DATA FOR REVIEW:
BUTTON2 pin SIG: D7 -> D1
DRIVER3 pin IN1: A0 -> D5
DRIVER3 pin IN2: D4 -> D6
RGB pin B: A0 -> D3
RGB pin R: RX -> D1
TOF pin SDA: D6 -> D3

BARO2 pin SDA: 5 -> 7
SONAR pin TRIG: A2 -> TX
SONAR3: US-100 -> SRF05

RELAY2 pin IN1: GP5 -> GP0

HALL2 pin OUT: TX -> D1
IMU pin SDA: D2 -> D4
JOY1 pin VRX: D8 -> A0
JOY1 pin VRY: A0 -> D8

PROBLEM: Starting from the line that contains "HALL2 pin OUT: TX -> D1", transcribe each line to the end of the records above. Please add nothing.

RESULT:
HALL2 pin OUT: TX -> D1
IMU pin SDA: D2 -> D4
JOY1 pin VRX: D8 -> A0
JOY1 pin VRY: A0 -> D8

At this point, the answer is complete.